Work item: All lines below starting at the one that holds "camera: 140 degrees right, 5 degrees up" and ending at the one that holds "replaced: anillo [marrón]" should be printed exactly, ends included. Pictures should not be printed, nor anything else.
[Materials provided — start]
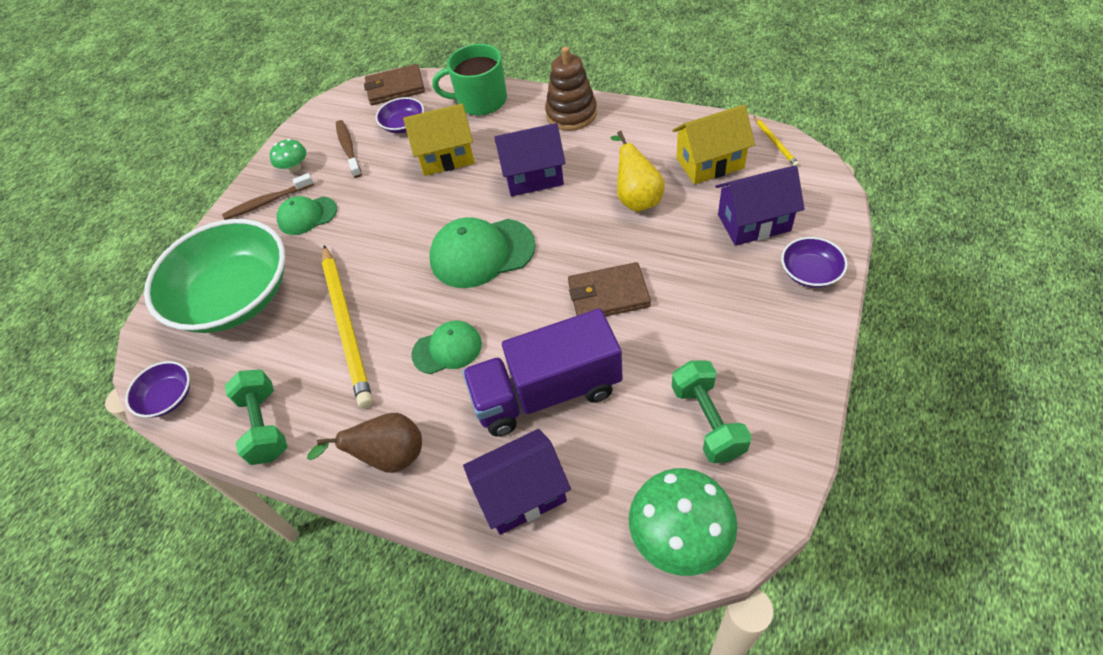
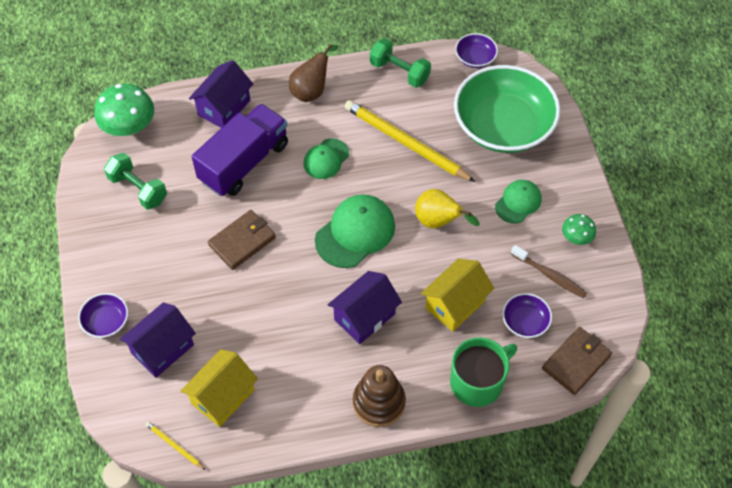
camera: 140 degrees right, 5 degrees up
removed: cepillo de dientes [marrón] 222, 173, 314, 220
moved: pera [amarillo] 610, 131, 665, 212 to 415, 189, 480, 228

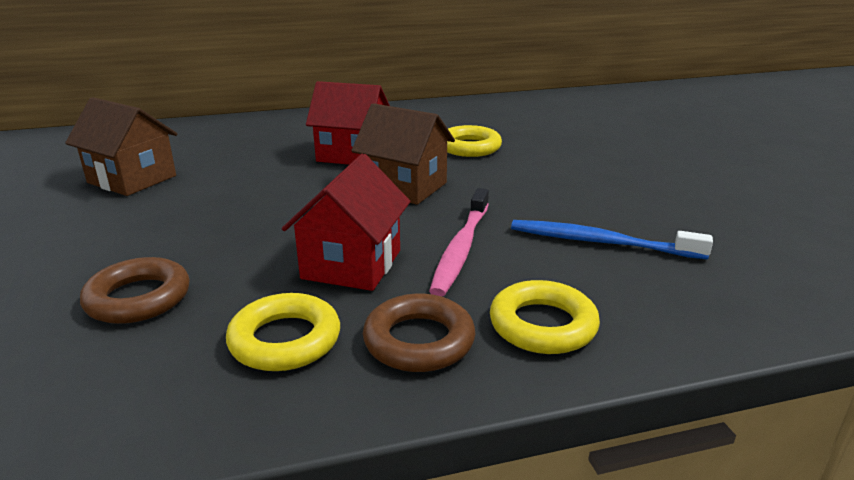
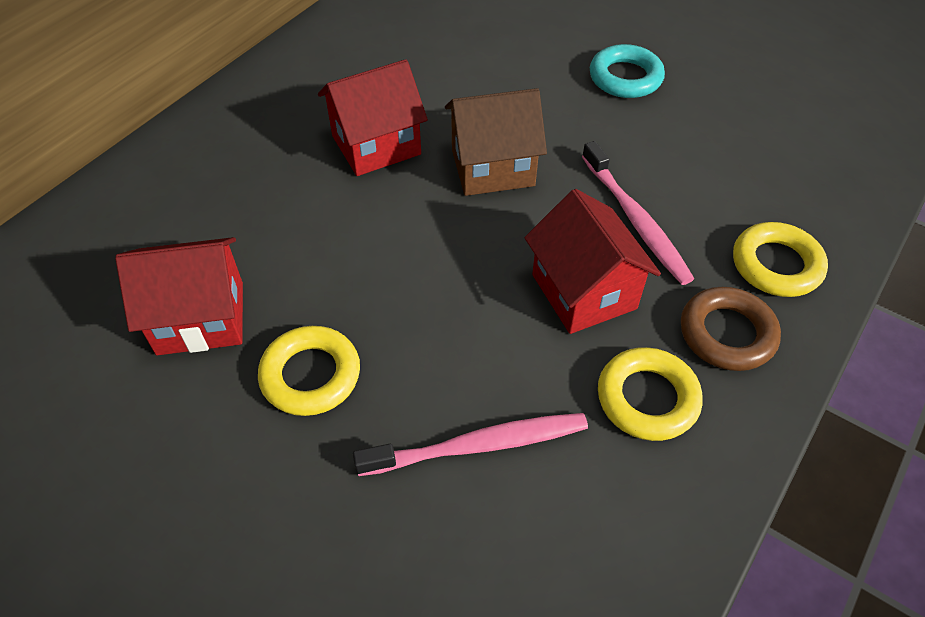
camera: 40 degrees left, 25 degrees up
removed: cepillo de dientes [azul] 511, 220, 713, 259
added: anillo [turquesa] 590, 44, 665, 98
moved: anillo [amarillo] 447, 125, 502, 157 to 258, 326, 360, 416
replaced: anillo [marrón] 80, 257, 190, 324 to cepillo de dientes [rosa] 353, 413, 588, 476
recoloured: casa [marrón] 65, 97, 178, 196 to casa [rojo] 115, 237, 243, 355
[Materials provided — finish]
[Materials provided — start]
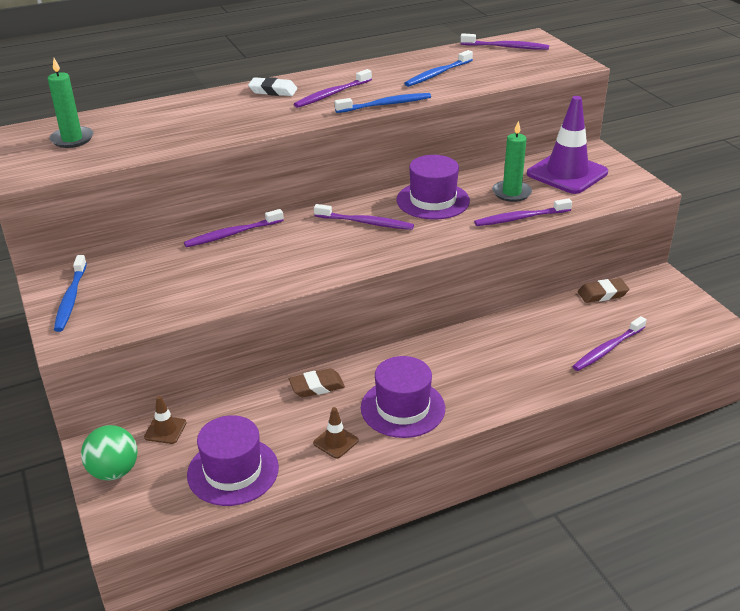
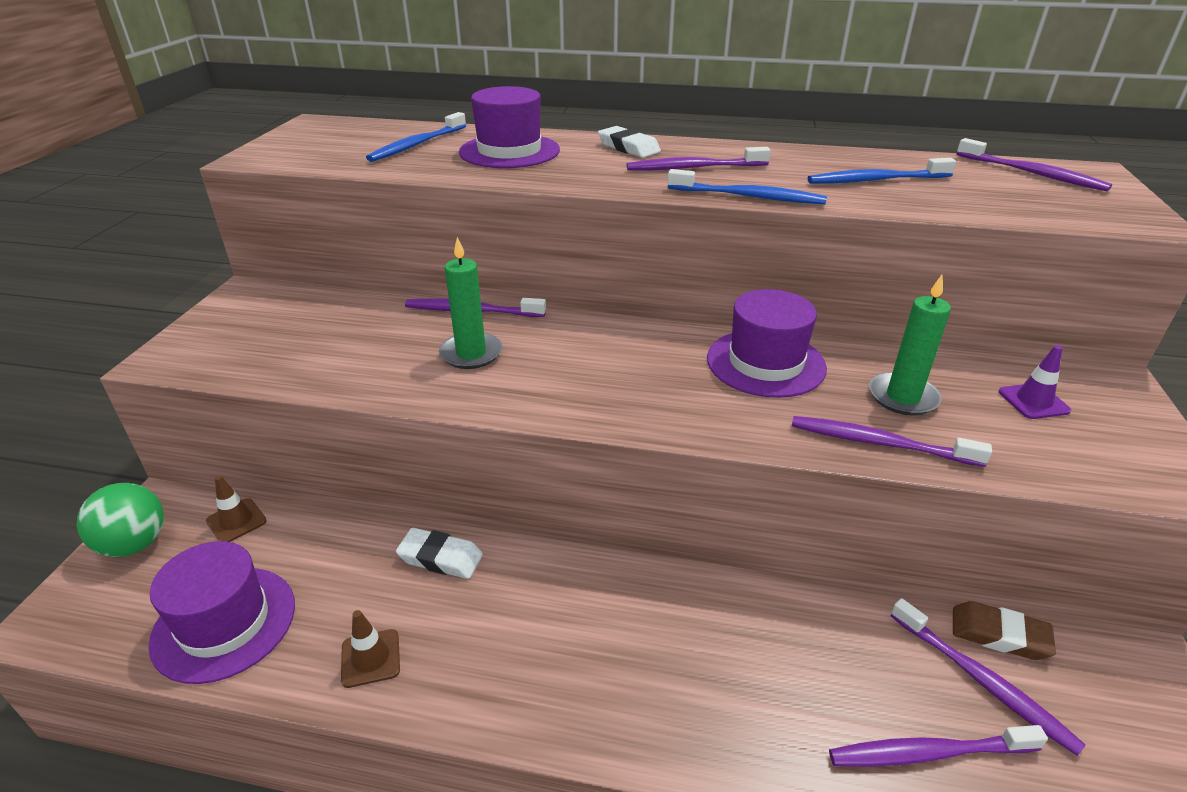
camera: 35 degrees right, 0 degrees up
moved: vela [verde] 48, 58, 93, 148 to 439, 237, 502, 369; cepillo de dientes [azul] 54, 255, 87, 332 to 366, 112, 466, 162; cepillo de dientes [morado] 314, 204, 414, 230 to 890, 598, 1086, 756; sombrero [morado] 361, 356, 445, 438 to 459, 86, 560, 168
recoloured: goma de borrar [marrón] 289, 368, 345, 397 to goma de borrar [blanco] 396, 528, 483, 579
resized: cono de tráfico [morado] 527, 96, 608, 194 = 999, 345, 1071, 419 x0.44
[Materials provided — finish]
Solution below:
camera: 140 degrees right, 5 degrees up
removed: cepillo de dientes [marrón] 222, 173, 314, 220
moved: pera [amarillo] 610, 131, 665, 212 to 415, 189, 480, 228

camera: 40 degrees left, 25 degrees up
removed: cepillo de dientes [azul] 511, 220, 713, 259
added: anillo [turquesa] 590, 44, 665, 98
moved: anillo [amarillo] 447, 125, 502, 157 to 258, 326, 360, 416
replaced: anillo [marrón] 80, 257, 190, 324 to cepillo de dientes [rosa] 353, 413, 588, 476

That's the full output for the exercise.